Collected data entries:
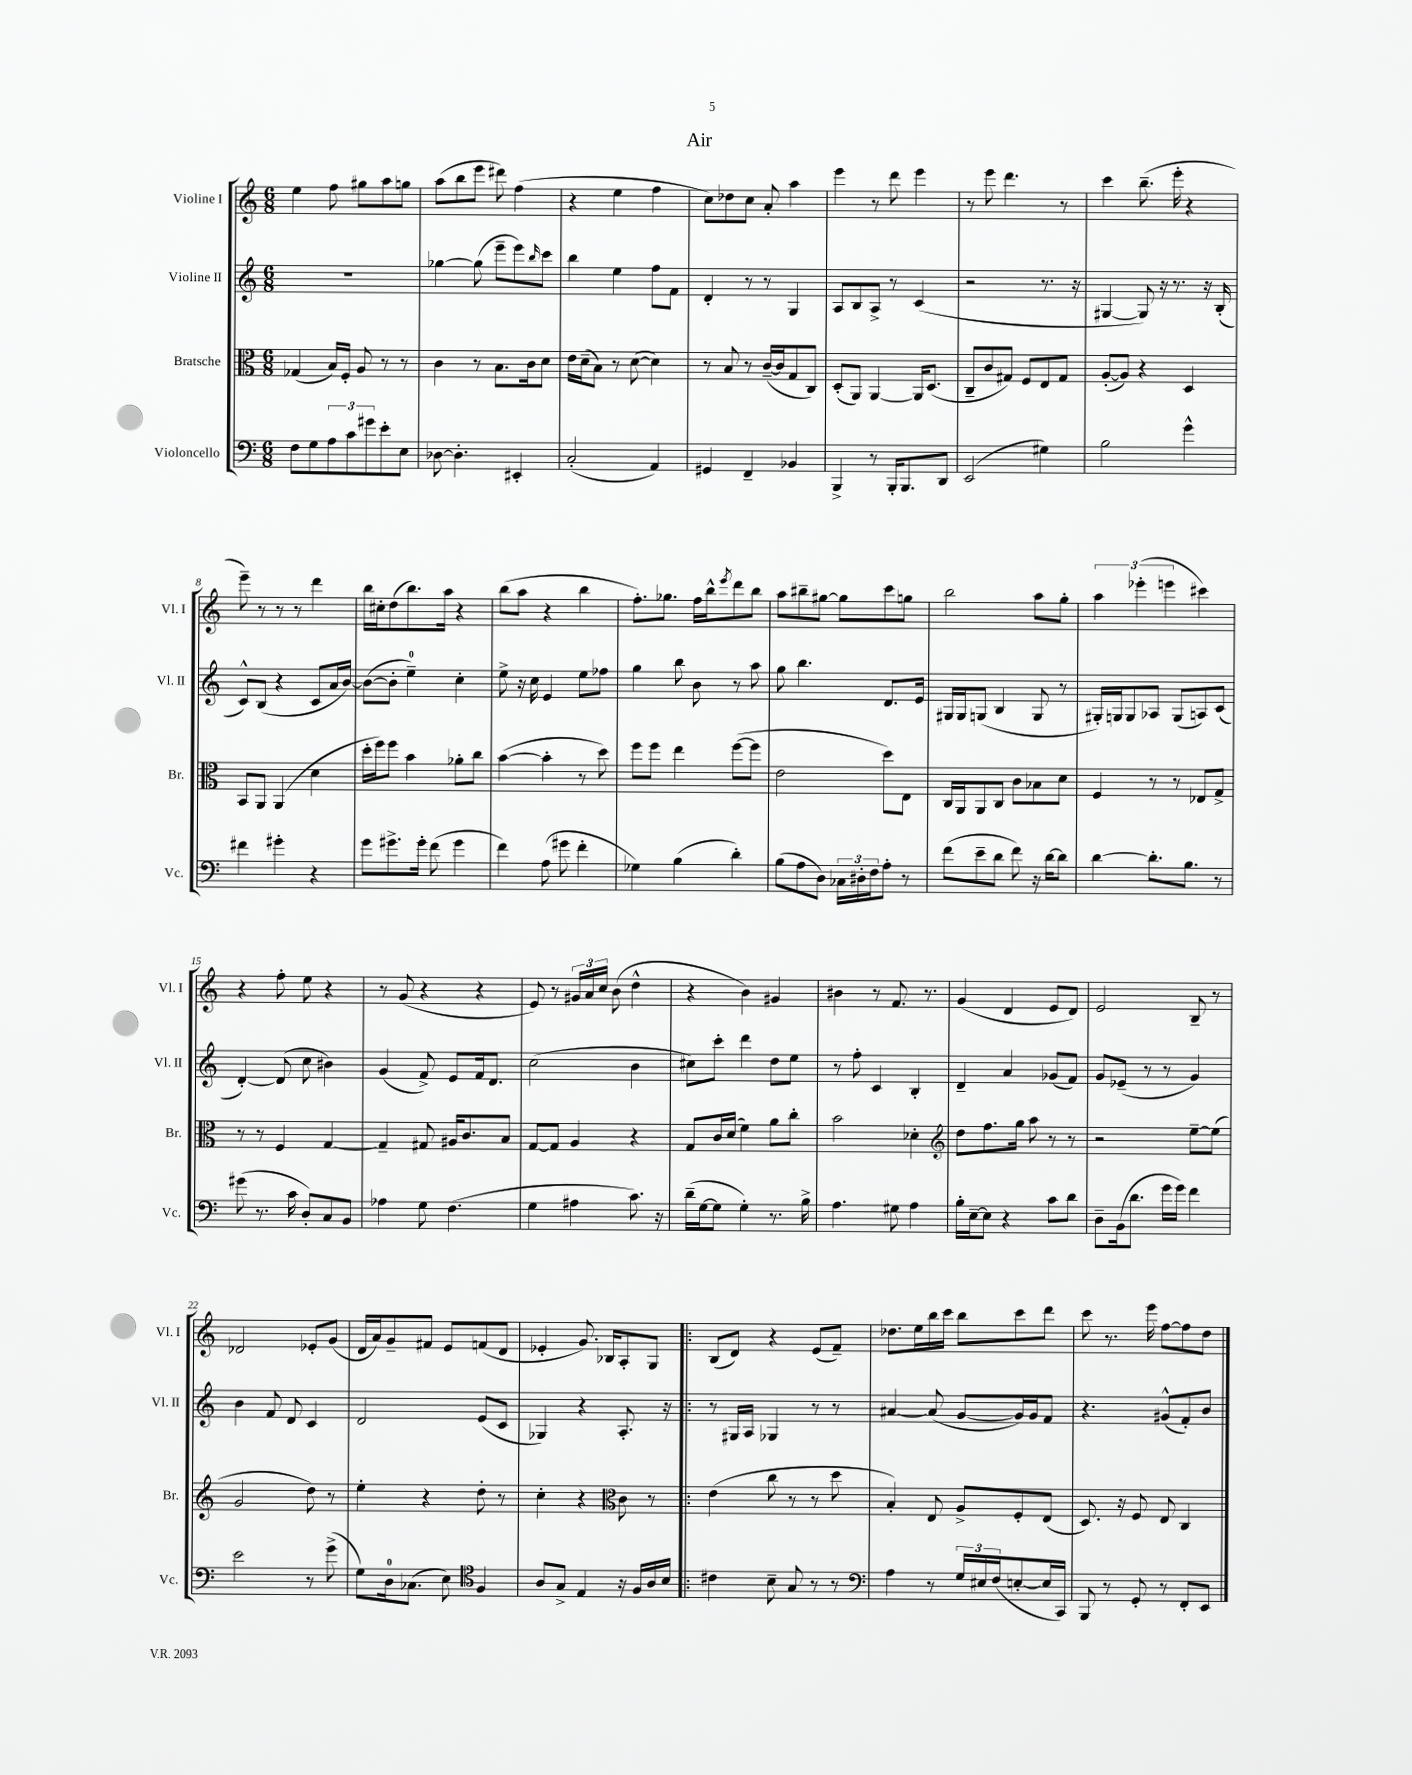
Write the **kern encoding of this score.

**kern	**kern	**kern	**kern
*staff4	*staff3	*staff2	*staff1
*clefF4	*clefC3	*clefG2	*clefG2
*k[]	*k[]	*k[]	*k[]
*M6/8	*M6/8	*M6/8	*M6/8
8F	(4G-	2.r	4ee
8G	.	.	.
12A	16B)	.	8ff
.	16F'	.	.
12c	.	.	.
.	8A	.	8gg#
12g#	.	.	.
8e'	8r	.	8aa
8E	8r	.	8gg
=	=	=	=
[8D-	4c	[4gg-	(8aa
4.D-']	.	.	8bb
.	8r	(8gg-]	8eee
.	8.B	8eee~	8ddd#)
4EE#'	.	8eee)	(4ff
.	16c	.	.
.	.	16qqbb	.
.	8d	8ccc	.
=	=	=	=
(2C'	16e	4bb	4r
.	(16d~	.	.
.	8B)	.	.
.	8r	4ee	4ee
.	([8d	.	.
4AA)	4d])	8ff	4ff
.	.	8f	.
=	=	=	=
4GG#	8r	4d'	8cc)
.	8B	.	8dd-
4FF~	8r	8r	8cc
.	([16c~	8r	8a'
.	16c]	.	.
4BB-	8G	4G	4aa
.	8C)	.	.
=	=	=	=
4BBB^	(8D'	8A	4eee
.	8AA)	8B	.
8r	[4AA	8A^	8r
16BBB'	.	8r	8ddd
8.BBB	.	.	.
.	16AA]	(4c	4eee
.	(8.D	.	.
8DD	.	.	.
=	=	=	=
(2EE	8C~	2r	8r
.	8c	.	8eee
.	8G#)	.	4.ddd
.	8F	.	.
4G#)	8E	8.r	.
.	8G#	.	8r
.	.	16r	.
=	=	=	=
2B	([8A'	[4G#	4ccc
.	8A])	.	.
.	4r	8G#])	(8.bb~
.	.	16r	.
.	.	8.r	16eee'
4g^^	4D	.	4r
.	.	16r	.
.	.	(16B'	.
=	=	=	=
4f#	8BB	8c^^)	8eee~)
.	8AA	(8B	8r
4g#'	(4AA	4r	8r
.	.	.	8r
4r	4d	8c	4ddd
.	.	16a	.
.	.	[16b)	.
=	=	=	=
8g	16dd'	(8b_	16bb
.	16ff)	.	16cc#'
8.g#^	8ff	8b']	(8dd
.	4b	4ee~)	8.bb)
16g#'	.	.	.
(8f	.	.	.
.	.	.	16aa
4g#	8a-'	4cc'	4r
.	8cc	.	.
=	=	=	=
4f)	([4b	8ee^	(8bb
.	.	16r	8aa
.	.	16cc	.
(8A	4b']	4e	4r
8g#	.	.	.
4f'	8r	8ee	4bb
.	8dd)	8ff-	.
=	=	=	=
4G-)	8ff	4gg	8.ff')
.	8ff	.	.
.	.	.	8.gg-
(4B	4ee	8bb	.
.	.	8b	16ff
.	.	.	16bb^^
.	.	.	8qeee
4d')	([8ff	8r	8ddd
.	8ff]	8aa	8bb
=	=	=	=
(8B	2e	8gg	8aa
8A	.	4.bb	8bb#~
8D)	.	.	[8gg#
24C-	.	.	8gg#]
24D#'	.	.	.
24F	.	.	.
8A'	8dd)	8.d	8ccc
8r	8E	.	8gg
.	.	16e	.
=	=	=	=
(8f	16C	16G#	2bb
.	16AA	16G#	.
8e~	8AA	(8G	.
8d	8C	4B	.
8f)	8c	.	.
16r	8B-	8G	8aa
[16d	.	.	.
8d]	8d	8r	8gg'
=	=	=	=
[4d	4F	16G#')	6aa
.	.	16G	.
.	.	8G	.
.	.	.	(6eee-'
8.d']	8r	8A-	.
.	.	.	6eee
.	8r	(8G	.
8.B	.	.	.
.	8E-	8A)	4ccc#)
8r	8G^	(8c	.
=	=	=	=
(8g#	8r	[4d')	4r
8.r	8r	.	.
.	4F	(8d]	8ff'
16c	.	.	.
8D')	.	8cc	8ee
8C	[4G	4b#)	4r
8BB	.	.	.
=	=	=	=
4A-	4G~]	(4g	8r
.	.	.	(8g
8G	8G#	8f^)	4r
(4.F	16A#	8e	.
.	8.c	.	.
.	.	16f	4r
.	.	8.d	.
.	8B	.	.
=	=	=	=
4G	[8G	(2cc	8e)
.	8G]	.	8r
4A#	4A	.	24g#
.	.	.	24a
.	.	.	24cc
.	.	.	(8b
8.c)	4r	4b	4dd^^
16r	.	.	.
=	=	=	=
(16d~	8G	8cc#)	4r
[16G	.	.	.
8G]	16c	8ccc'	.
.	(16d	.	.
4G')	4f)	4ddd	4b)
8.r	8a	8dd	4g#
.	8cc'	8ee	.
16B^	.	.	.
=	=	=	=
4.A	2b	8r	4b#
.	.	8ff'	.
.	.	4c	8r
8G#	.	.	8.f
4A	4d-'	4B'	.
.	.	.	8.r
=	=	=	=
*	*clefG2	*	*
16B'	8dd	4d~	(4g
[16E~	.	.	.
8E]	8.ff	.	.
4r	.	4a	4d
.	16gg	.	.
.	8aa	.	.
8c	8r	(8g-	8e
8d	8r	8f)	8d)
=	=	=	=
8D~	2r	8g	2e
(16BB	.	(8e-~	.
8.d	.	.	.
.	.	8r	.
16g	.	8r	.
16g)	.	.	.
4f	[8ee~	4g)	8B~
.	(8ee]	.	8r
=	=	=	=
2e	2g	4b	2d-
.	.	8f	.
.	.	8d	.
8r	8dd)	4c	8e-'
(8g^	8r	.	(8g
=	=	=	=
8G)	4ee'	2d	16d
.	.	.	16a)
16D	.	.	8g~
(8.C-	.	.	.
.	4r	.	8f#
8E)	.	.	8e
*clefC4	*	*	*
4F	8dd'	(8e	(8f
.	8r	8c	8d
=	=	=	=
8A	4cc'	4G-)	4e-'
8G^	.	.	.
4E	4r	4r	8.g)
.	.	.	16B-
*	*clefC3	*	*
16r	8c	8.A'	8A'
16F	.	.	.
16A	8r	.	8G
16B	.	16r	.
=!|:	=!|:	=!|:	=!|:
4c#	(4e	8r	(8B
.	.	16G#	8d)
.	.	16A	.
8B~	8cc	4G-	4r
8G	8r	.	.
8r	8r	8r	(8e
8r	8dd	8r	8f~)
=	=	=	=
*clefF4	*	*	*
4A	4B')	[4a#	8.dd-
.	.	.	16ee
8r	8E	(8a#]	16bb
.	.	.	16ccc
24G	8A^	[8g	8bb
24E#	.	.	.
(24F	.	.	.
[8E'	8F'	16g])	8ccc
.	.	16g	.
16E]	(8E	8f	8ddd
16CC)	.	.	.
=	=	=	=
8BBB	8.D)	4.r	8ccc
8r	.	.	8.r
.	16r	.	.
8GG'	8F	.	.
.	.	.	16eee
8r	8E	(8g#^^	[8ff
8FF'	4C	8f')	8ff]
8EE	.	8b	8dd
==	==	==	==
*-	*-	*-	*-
* * *
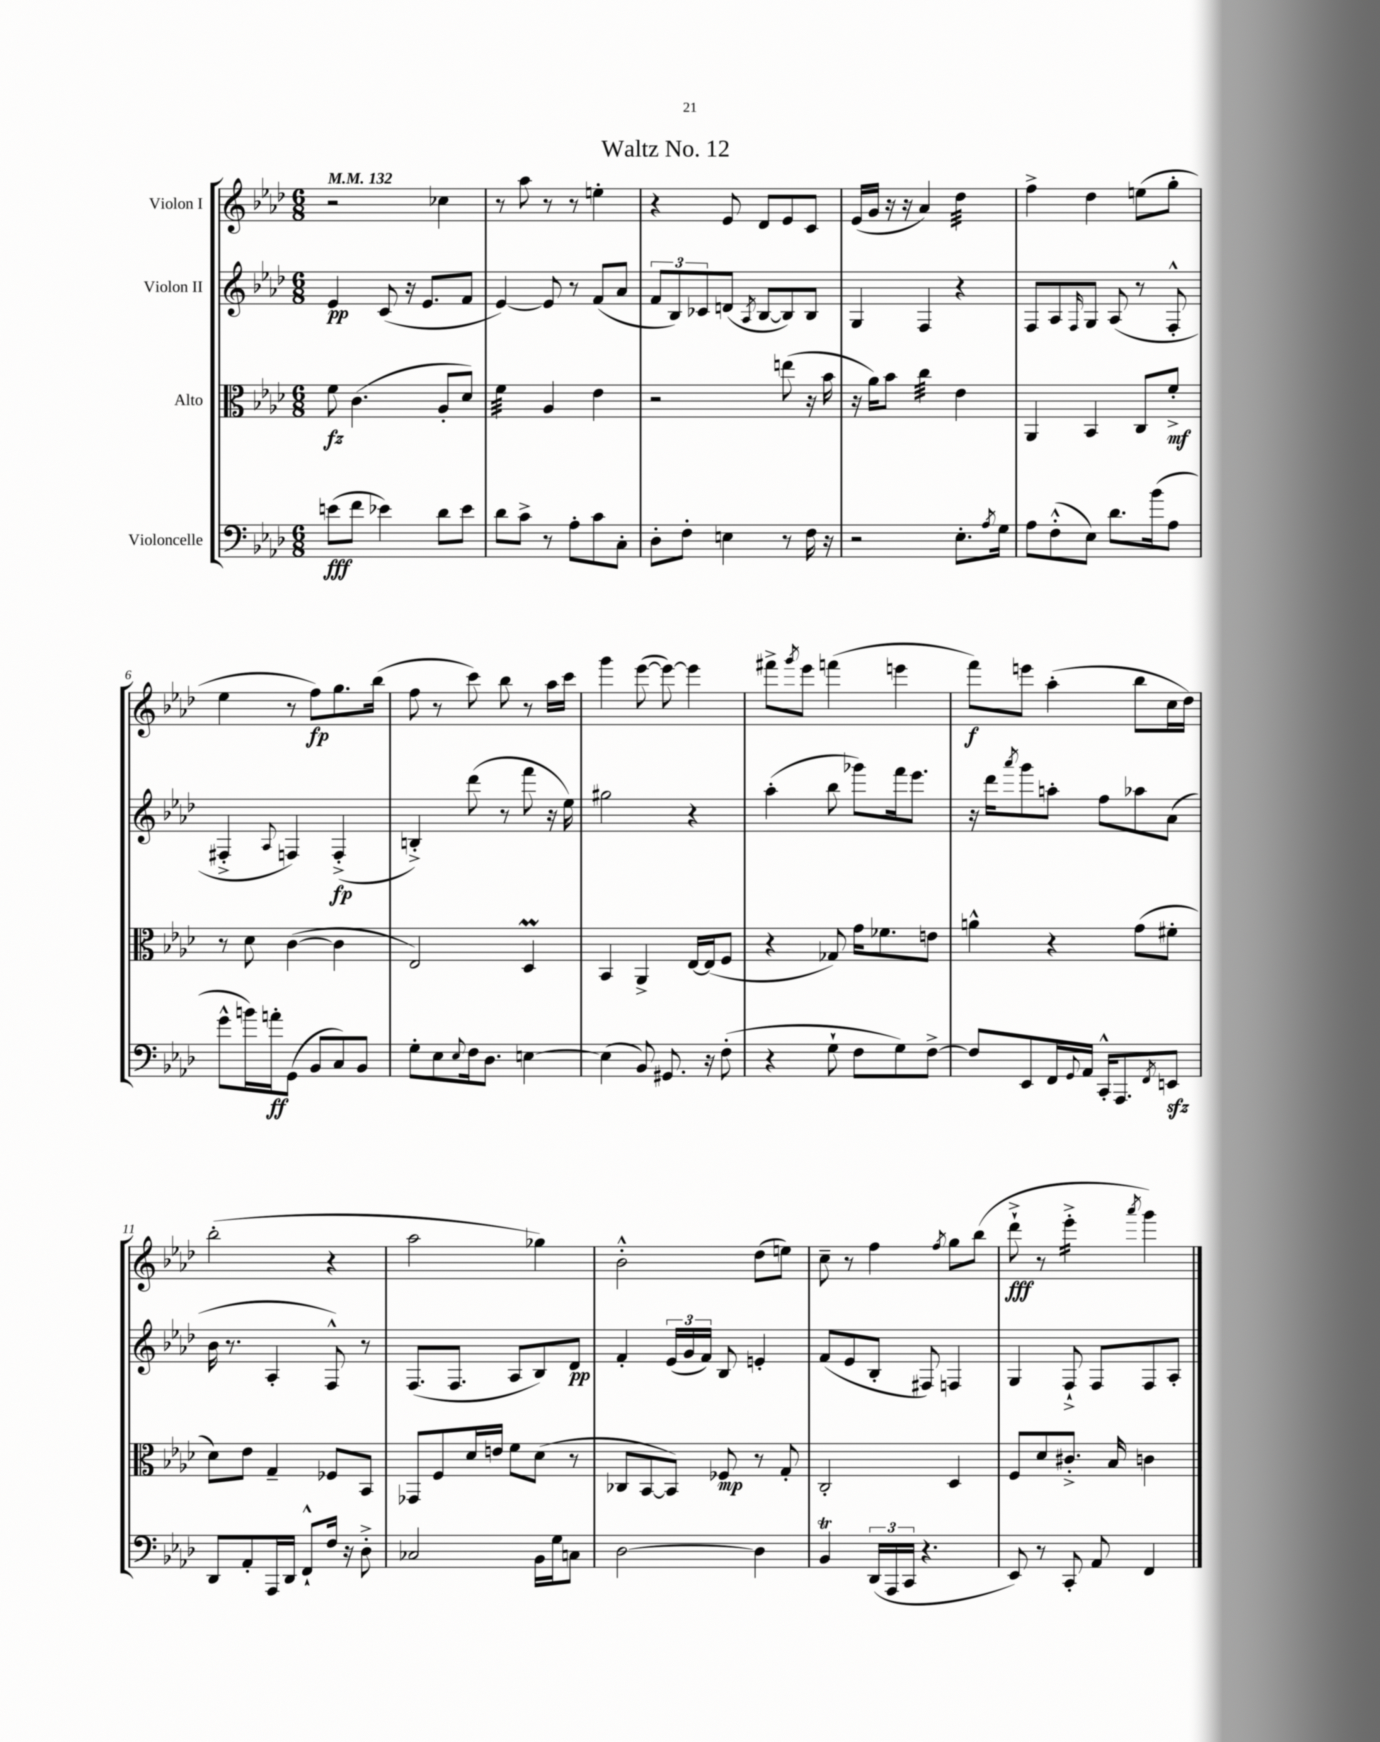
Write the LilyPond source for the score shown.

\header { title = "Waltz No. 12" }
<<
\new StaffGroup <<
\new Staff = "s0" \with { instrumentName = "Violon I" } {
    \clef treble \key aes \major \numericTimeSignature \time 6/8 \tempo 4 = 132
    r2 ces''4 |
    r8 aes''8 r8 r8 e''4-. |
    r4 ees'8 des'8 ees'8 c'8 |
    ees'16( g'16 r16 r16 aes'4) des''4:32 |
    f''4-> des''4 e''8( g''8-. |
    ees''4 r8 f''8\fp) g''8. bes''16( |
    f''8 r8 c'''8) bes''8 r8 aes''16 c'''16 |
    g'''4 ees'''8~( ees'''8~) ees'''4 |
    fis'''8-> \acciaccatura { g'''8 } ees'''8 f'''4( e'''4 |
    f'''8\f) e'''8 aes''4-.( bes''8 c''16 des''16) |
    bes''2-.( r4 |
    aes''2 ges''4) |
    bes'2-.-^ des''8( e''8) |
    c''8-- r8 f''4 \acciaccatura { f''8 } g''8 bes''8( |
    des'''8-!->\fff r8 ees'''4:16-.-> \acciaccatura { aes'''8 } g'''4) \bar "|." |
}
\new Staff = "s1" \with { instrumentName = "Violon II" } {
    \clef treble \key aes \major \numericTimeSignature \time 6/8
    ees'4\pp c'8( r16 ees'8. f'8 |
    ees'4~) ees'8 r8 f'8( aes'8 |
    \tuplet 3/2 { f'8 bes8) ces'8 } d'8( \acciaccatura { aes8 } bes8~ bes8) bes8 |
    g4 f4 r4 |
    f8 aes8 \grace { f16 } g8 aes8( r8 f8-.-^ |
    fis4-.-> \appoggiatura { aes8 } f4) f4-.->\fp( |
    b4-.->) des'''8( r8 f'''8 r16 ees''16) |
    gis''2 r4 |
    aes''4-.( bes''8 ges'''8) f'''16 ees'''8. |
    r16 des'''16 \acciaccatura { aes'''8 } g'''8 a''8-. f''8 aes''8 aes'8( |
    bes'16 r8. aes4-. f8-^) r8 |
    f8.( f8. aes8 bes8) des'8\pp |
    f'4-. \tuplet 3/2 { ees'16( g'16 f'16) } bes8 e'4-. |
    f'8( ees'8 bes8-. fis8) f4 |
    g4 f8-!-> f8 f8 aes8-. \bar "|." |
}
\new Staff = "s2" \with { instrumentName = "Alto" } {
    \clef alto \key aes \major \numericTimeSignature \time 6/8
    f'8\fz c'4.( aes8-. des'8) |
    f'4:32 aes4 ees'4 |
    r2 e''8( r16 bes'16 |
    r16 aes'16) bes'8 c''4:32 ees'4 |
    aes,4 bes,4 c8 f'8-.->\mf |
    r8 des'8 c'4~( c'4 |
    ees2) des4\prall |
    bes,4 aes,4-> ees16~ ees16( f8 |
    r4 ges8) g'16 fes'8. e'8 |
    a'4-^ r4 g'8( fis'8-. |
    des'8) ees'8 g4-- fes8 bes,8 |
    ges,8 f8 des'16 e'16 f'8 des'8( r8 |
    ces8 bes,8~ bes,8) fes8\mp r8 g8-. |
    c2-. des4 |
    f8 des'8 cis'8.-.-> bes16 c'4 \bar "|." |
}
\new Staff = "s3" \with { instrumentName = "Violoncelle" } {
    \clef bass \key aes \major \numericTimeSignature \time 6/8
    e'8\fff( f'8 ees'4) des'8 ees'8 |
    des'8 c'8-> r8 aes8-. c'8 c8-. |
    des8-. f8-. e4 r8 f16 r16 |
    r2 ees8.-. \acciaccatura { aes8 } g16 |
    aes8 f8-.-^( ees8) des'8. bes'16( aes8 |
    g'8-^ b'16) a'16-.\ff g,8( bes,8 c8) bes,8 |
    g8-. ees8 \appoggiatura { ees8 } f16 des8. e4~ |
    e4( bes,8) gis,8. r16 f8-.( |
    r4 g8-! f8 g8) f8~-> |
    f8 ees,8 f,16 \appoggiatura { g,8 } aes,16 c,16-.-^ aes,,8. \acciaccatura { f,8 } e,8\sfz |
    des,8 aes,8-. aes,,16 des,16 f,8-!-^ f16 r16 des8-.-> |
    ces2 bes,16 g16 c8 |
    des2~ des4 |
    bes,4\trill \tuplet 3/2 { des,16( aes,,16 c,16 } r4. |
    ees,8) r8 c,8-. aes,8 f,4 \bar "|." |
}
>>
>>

Do this: Pull out every line in the entries above that contains the string "kern", and copy each of those lines in full.

Final answer:
Write the **kern encoding of this score.
**kern	**kern	**kern	**kern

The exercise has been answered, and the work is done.